Please extract each line of the records below that contains the string "place" and copy those lines in full.
** begin **
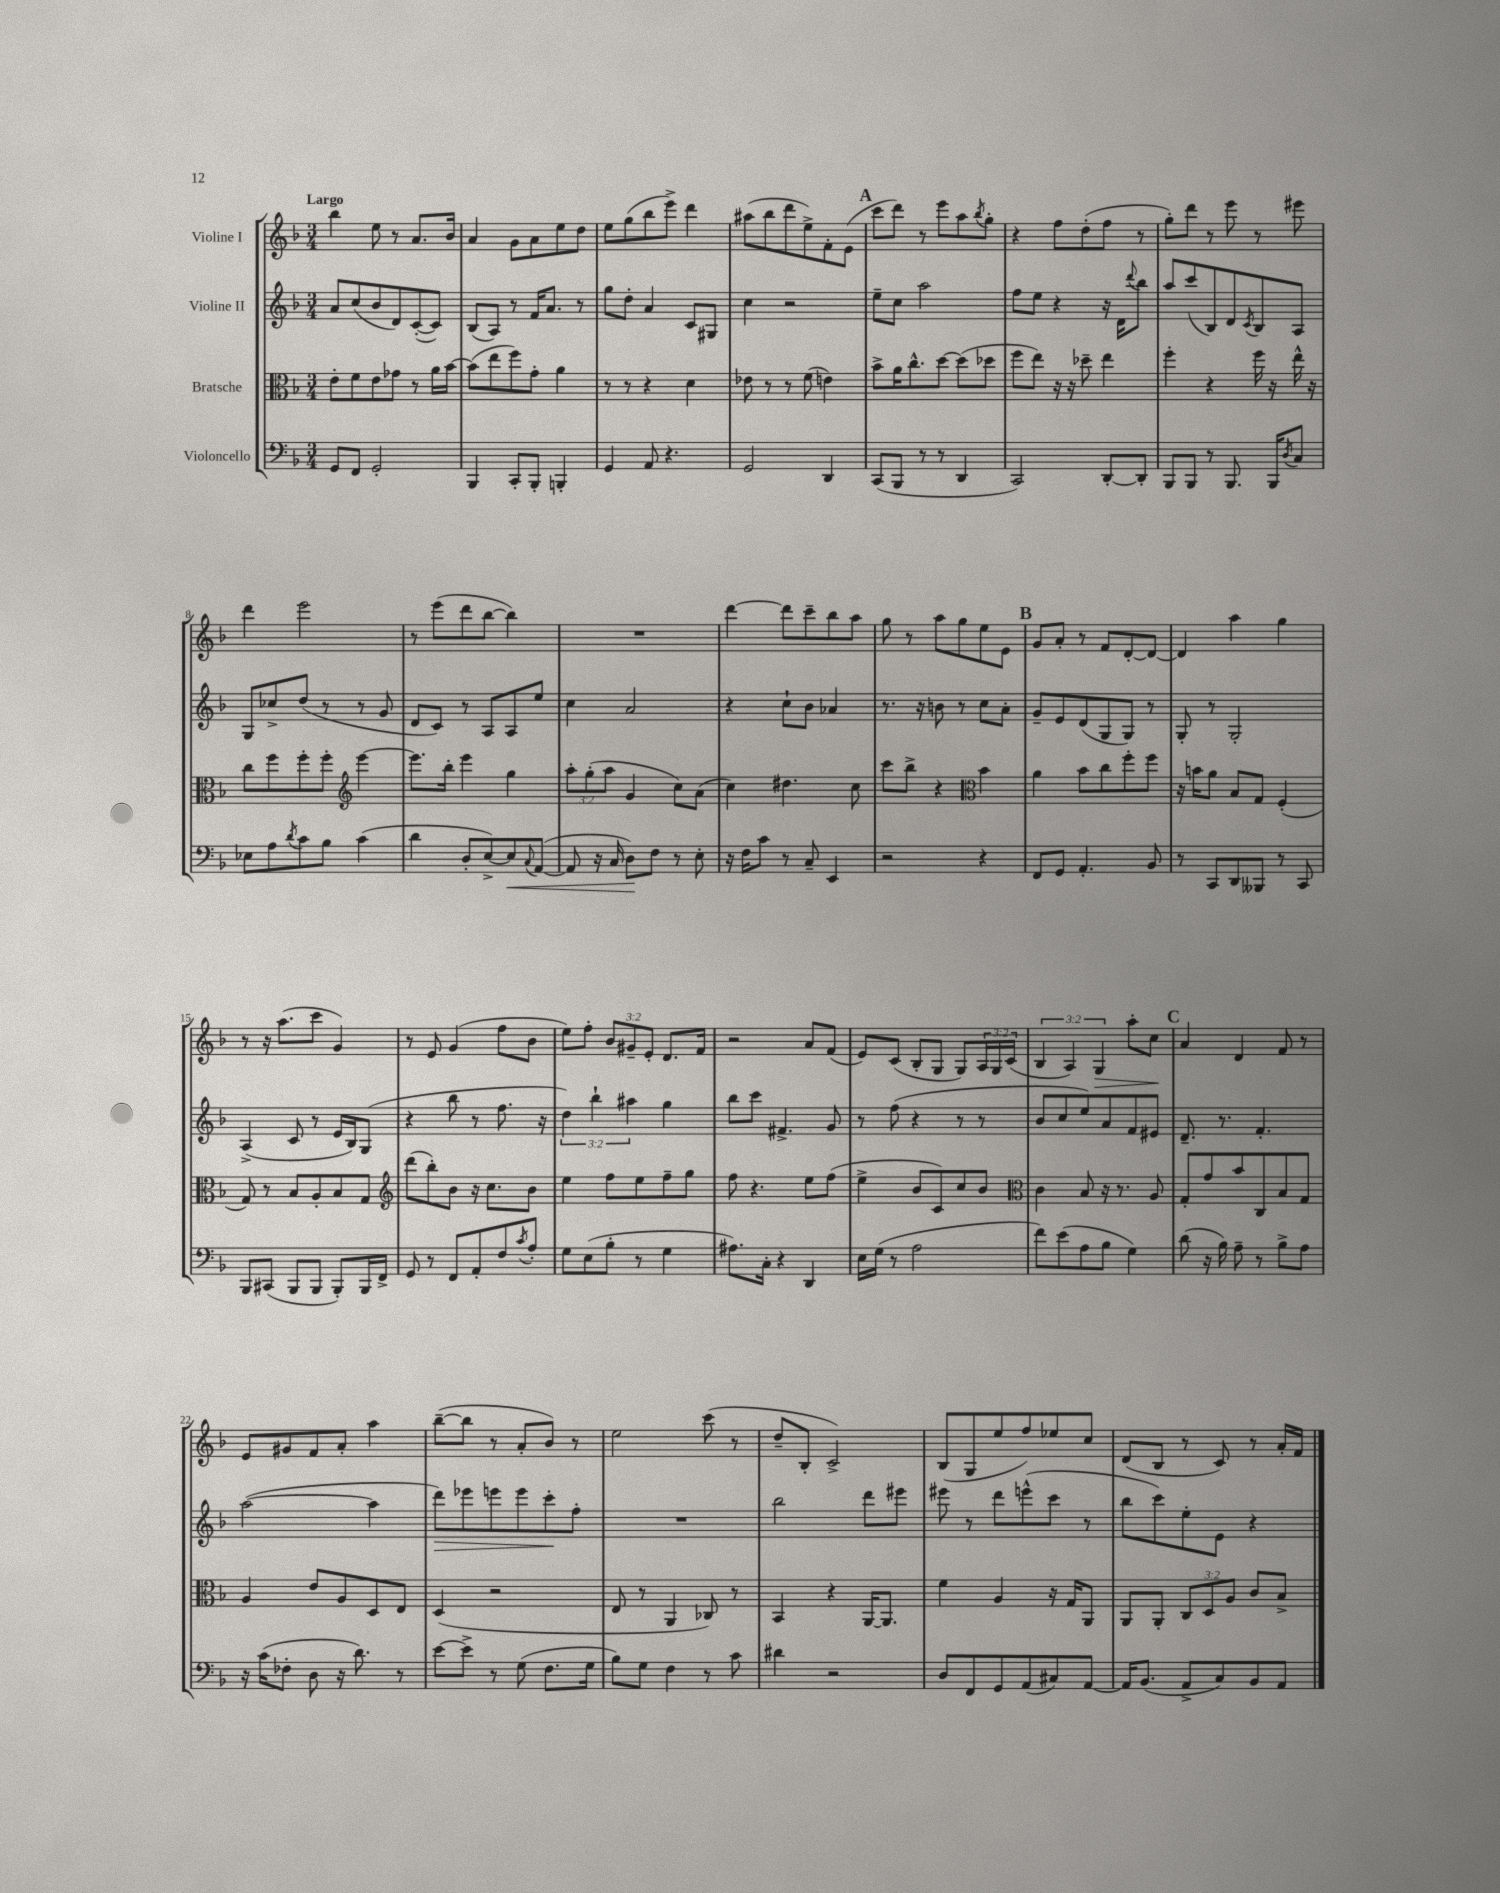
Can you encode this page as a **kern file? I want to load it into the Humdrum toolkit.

**kern	**dynam	**kern	**kern	**dynam	**kern	**dynam
*part4	*part4	*part3	*part2	*part2	*part1	*part1
*staff4	*staff4	*staff3	*staff2	*staff2	*staff1	*staff1
*I"Violoncello	*	*I"Bratsche	*I"Violine II	*	*I"Violine I	*
*clefF4	*	*clefC3	*clefG2	*	*clefG2	*
*k[b-]	*	*k[b-]	*k[b-]	*	*k[b-]	*
*M3/4	*	*M3/4	*M3/4	*	*M3/4	*
=1	=1	=1	=1	=1	=1	=1
!	!	!	!	!	!LO:TX:a:B:t=Largo	!
8GG/L	.	8e'\L	8a/L	.	4bb-\	.
8FF/J	.	8f\	(8cc/	.	.	.
2GG'/	.	8e\	8b-/	.	8ee\	.
.	.	8g-X\J	8d/)	.	8r	.
.	.	8r	([8c'/	.	8.a/L	.
.	.	16a\LL	8c/J])	.	.	.
.	.	[16b-\JJ	.	.	16b-/Jk	.
=2	=2	=2	=2	=2	=2	=2
4BBB-/	.	(8b-\L]	(8B-/L	.	4a/	.
.	.	8ee\	8A/J)	.	.	.
8CC'/L	.	8ff\)	8r	.	8g\L	.
8BBB-'/J	.	8g'\J	16f/KL	.	8a\	.
.	.	.	8.a/J	.	.	.
4BBBn'/	.	4a\	.	.	8ee\	.
.	.	.	8r	.	8dd\J	.
=3	=3	=3	=3	=3	=3	=3
4GG/	.	8r	8gg\L	.	8ee\L	.
.	.	8r	8dd'\J	.	(8gg\	.
8AA/	.	4r	4a/	.	8bb-\	.
4.r	.	.	.	.	8eee^\J)	.
.	.	4d\	8c/L	.	4ddd\	.
.	.	.	8G#X/J	.	.	.
=4	=4	=4	=4	=4	=4	=4
2GG/	.	8e-X\	4cc\	.	(8aa#X\L	.
.	.	8r	.	.	8bb-\	.
.	.	8r	2r	.	8ddd\	.
.	.	(8f\	.	.	8ee^\)	.
4DD/	.	4en\)	.	.	8f'\	.
.	.	.	.	.	(8e\J	.
!!LO:REH:place=s1:t=A
=5	=5	=5	=5	=5	=5	=5
(8CC/L	.	8b-^\L	8ee~\L	.	8ccc\L	.
8BBB-/J	.	16a\K	8cc\J	.	8ddd\J)	.
.	.	8.cc^^\	.	.	.	.
8r	.	.	2aa\	.	8r	.
8r	.	[8dd\J	.	.	8eee\L	.
4DD/	.	(8dd\L]	.	.	8aa\	.
.	.	.	.	.	8qbb-/	.
.	.	8dd-X\J	.	.	8gg'\J	.
=6	=6	=6	=6	=6	=6	=6
2CC/)	.	8ff\L	8ff\L	.	4r	.
.	.	8ee\J)	8ee\J	.	.	.
.	.	16r	4r	.	8ff\L	.
.	.	16r	.	.	.	.
.	.	8dd-X~\	.	.	(8dd'\	.
[8DD'/L	.	4ee\	16r	.	8ff\J	.
.	.	.	16d\KL	.	.	.
.	.	.	8qqddd/	.	.	.
8DD'/J]	.	.	8bb-\J	.	8r	.
=7	=7	=7	=7	=7	=7	=7
8BBB-/L	.	4ff'\	8aa/L	.	8gg'\L)	.
8BBB-/J	.	.	(8ccc/	.	8ddd\J	.
8r	.	4r	8B-/)	.	8r	.
8.BBB-/	.	.	8d/	.	8eee\	.
.	.	.	8qc/	.	.	.
.	.	16ff\	8B-/	.	8r	.
16BBB-/KL	.	16r	.	.	.	.
8qD/	.	.	.	.	.	.
8C/J	.	16ee^^\	8A/J	.	8eee#X\	.
.	.	16r	.	.	.	.
!!LO:LB:g=z
=8	=8	=8	=8	=8	=8	=8
8E-X\L	.	8cc\L	8G/L	.	4ddd\	.
8A\	.	8ff\	8cc-X^/	.	.	.
8qd/	.	.	.	.	.	.
8c\	.	8ff'\	(8dd/J	.	2eee\	.
8B-\J	.	8ff'\J	8r	.	.	.
*	*	*clefG2	*	*	*	*
(4c\	.	[4eee\	8r	.	.	.
.	.	.	8g/	.	.	.
=9	=9	=9	=9	=9	=9	=9
4d\	.	8.eee\L]	8d/L	.	8r	.
.	.	.	8c/J)	.	(8eee\L	.
.	.	16bb-'\Jk	.	.	.	.
8D'/L	.	4eee\	8r	.	8ddd\	.
[8E^/)	.	.	8A/L	.	[8bb-\J	.
!	!LO:HP:b	!	!	!	!	!
8E/]	<	4gg\	8A/	.	4bb-\])	.
8qqC/	.	.	.	.	.	.
([8AA/J	.	.	8ee/J	.	.	.
=10	=10	=10	=10	=10	=10	=10
8AA/]	.	12aa'\L	4cc\	.	2.r	.
.	.	(12gg'\	.	.	.	.
16r	.	.	.	.	.	.
.	.	12aa\J	.	.	.	.
16C/	.	.	.	.	.	.
8D\L)	.	4g/	2a/	.	.	.
8F\J	[	.	.	.	.	.
8r	.	8cc\L)	.	.	.	.
8E'\	.	(8a\J	.	.	.	.
=11	=11	=11	=11	=11	=11	=11
16r	.	4cc\)	4r	.	[4ddd\	.
16F\KL	.	.	.	.	.	.
8c\J	.	.	.	.	.	.
8r	.	4.dd#X\	8cc`\L	.	8ddd\L]	.
8C~/	.	.	8b-\J	.	8ccc~\	.
4EE/	.	.	4a-X/	.	8bb-\	.
.	.	8cc\	.	.	8aa\J	.
=12	=12	=12	=12	=12	=12	=12
2r	.	8ccc\L	8.r	.	8gg\	.
.	.	8bb-^\J	.	.	8r	.
.	.	.	16r	.	.	.
.	.	4r	8bn\	.	8aa\L	.
.	.	.	8r	.	8gg\	.
*	*	*clefC3	*	*	*	*
4r	.	4b-\	8cc\L	.	8ee\	.
.	.	.	8a'\J	.	8e\J	.
!!LO:REH:place=s1:t=B
=13	=13	=13	=13	=13	=13	=13
8FF/L	.	4a\	8g~/L	.	8g/L	.
8GG/J	.	.	8e/	.	8a'/J	.
4.AA'/	.	8b-\L	(8d/	.	8r	.
.	.	8cc\	8G/	.	8f/L	.
.	.	8ff'\	8G/J)	.	[8d'/	.
8BB-/	.	8ff\J	8r	.	8d/J_	.
=14	=14	=14	=14	=14	=14	=14
8r	.	16r	8G'/	.	4d/]	.
.	.	16bn\KL	.	.	.	.
8CC/L	.	8a\J	8r	.	.	.
8DD/	.	8B-/L	2G'/	.	4aa\	.
8BBB--X/J	.	8G/J	.	.	.	.
8r	.	(4F'/	.	.	4gg\	.
8CC/	.	.	.	.	.	.
!!LO:LB:g=z
=15	=15	=15	=15	=15	=15	=15
8BBB-/L	.	8G/)	(4A^/	.	8r	.
(8CC#X/J	.	8r	.	.	16r	.
.	.	.	.	.	(8.aa\L	.
8BBB-/L	.	8B-/L	8c/	.	.	.
8BBB-/J	.	8A'/	8r	.	8ccc\J	.
8BBB-'/L)	.	8B-/	16e/LL	.	4g/)	.
.	.	.	16B-/J)	.	.	.
16BBB-/L	.	8G/J	(8G/J	.	.	.
16FF^/JJ	.	.	.	.	.	.
=16	=16	=16	=16	=16	=16	=16
*	*	*clefG2	*	*	*	*
8GG/	.	(8ddd\L	4r	.	8r	.
8r	.	8bb-'\)	.	.	8e/	.
8FF/L	.	8b-\J	8bb-\	.	(4g/	.
8AA'/	.	16r	8r	.	.	.
.	.	8.cc\L	.	.	.	.
8F/	.	.	8.ff\	.	8ff\L	.
8qc/	.	.	.	.	.	.
8A'/J	.	8b-\J	.	.	8b-\J	.
.	.	.	16r	.	.	.
=17	=17	=17	=17	=17	=17	=17
8G\L	.	4ee\	6dd\)	.	8ee\L)	.
(8E\	.	.	.	.	8ff'\J	.
.	.	.	6bb-`\	.	.	.
8B-'\J	.	8ff\L	.	.	12b-/L	.
.	.	.	6aa#X\	.	12g#X~/	.
8r	.	8ee\	.	.	.	.
.	.	.	.	.	12e'/J	.
4G\	.	8ff~\	4gg\	.	8.d/L	.
.	.	8gg\J	.	.	.	.
.	.	.	.	.	16f/Jk	.
=18	=18	=18	=18	=18	=18	=18
8.A#X\L)	.	8ff\	8bb-\L	.	2r	.
.	.	4.r	8ccc\J	.	.	.
16C'\Jk	.	.	.	.	.	.
4r	.	.	4.f#X^/	.	.	.
4DD/	.	8ee\L	.	.	8a/L	.
.	.	(8ff\J	8g/	.	(8f/J	.
=19	=19	=19	=19	=19	=19	=19
16E\LL	.	4ee^\	8r	.	8e/L)	.
(16G\JJ	.	.	.	.	.	.
8r	.	.	(8ff\	.	(8c/J	.
2A\	.	8b-/L	4r	.	8B-'/L	.
.	.	8c/)	.	.	8G/J	.
.	.	8cc/	8r	.	8G/L)	.
.	.	8b-/J	8r	.	24A/L	.
.	.	.	.	.	24G/	.
.	.	.	.	.	(24c/JJ	.
=20	=20	=20	=20	=20	=20	=20
*	*	*clefC3	*	*	*	*
8f\L)	.	4c\	8b-/L	.	6B-/	.
(8e\	.	.	8cc/	.	.	.
.	.	.	.	.	6A/)	.
8A\	.	8B-/	8ee/)	.	.	.
!	!	!	!	!	!	!LO:HP:b
.	.	.	.	.	6G/	>
8B-\J	.	16r	8a/	.	.	.
.	.	8.r	.	.	.	.
4G\)	.	.	8f/	.	8aa'\L	.
.	.	8A/	8e#X/J	.	8cc\J	.
.	.	.	.	.	.	]
!!LO:REH:place=s1:t=C
=21	=21	=21	=21	=21	=21	=21
(8d\	.	8G'/L	8.d~/	.	4a/	.
16r	.	8g/	.	.	.	.
16B-\)	.	.	8.r	.	.	.
8A~\	.	8b-/	.	.	4d/	.
8r	.	8C/	4.f'/	.	.	.
8B-^\L	.	8B-/	.	.	8f/	.
8A\J	.	8G/J	.	.	8r	.
!!LO:LB:g=z
=22	=22	=22	=22	=22	=22	=22
16r	.	4A/	([2aa\	.	8e/L	.
(16c\KL	.	.	.	.	.	.
8F-X'\J	.	.	.	.	8g#X/	.
8D\	.	8e/L	.	.	8f/	.
16r	.	8A/	.	.	8a'/J	.
8.d\)	.	.	.	.	.	.
.	.	8D/	4aa\]	.	4aa\	.
8r	.	8E/J	.	.	.	.
=23	=23	=23	=23	=23	=23	=23
!	!	!	!	!LO:HP:b	!	!
[8e\L	.	(4D/	8ddd\L)	>	([8bb-~\L	.
8e^\J]	.	.	8eee-X\	.	8bb-\J]	.
8r	.	2r	8eeen\	.	8r	.
(8G\	.	.	8eee\	.	8a'/L	.
8.F\L	.	.	8ccc'\	.	8b-/J)	.
.	.	.	8ff'\J	]	8r	.
16G\Jk	.	.	.	.	.	.
=24	=24	=24	=24	=24	=24	=24
8B-\L)	.	8E/	2.r	.	2ee\	.
8G\J	.	8r	.	.	.	.
4F\	.	4AA/	.	.	.	.
8r	.	8C-X/)	.	.	(8ccc\	.
8c\	.	8r	.	.	8r	.
=25	=25	=25	=25	=25	=25	=25
4d#X\	.	4BB-/	2bb-\	.	8dd~/L	.
.	.	.	.	.	8B-'/J	.
2r	.	4r	.	.	2c^/)	.
.	.	[16AA/KL	8ddd\L	.	.	.
.	.	8.AA/J]	.	.	.	.
.	.	.	8eee#X\J	.	.	.
=26	=26	=26	=26	=26	=26	=26
8D/L	.	4f\	8eee#X\	.	(8B-/L	.
8FF/	.	.	8r	.	8G/	.
8GG/	.	4A/	8ddd\L	.	8ee/	.
(8AA/	.	.	(8eeen^^\	.	8ff/)	.
8C#X/)	.	16r	8ccc\J	.	8ee-X/	.
.	.	16G/KL	.	.	.	.
[8AA/J	.	8AA/J	8r	.	8cc/J	.
=27	=27	=27	=27	=27	=27	=27
16AA/KL]	.	8AA/L	8bb-\L	.	(8d/L	.
(8.BB-/J	.	.	.	.	.	.
.	.	8AA'/J	8ccc\)	.	8B-/J	.
8AA^/L	.	12C/L	8ee'\	.	8r	.
.	.	12D/	.	.	.	.
8C/)	.	.	8e\J	.	8c/)	.
.	.	12A/J	.	.	.	.
8BB-/	.	8c/L	4r	.	8r	.
8AA/J	.	8B-^/J	.	.	16a'/LL	.
.	.	.	.	.	16f/JJ	.
==	==	==	==	==	==	==
*-	*-	*-	*-	*-	*-	*-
** end **
- _EXPECTED ANSWER_
!!LO:REH:place=s1:t=A
!!LO:REH:place=s1:t=B
!!LO:REH:place=s1:t=C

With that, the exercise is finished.